• _TASK INSTRUCTIONS_:
Rewrite the lines of the material below, substituting "shifted" for every "moved" and keeping everything else the same. Leave the pictures out of your answer.
########################################
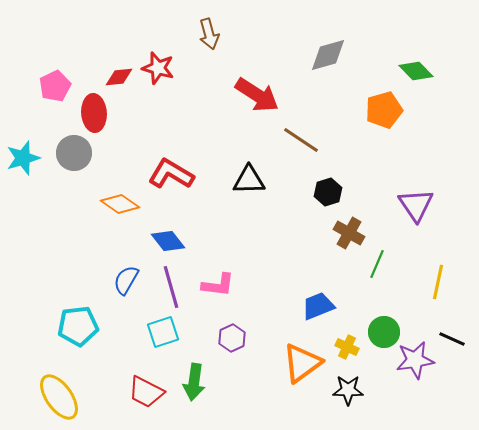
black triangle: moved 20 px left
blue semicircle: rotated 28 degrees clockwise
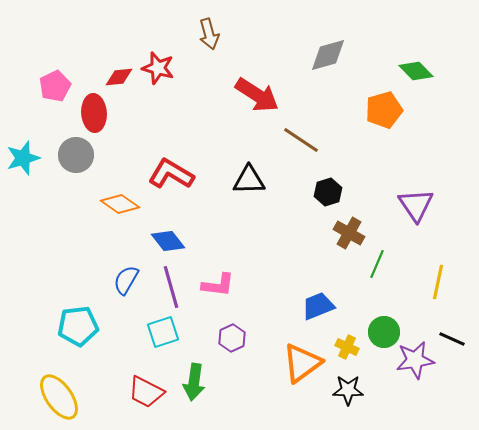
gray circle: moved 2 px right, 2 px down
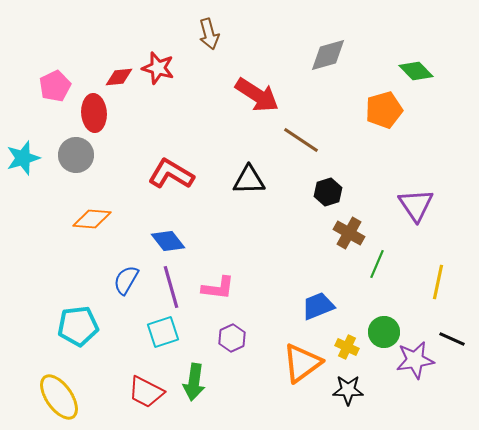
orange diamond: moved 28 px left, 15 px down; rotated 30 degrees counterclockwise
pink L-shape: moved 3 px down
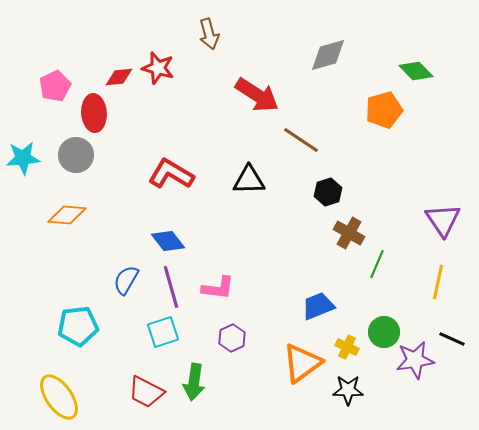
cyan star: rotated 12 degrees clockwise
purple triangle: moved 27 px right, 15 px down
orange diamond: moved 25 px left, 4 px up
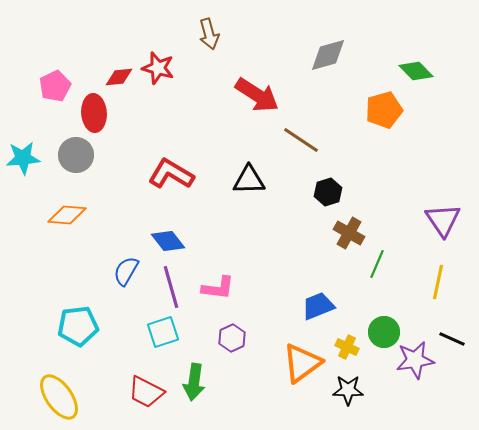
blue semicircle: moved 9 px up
########################################
• _EXERCISE ANSWER_:
black triangle: shifted 20 px left
blue semicircle: rotated 28 degrees clockwise
gray circle: shifted 2 px right, 2 px down
orange diamond: shifted 28 px left, 15 px down; rotated 30 degrees counterclockwise
pink L-shape: shifted 3 px down
cyan star: rotated 12 degrees clockwise
purple triangle: shifted 27 px right, 15 px down
orange diamond: shifted 25 px left, 4 px up
blue semicircle: shifted 9 px up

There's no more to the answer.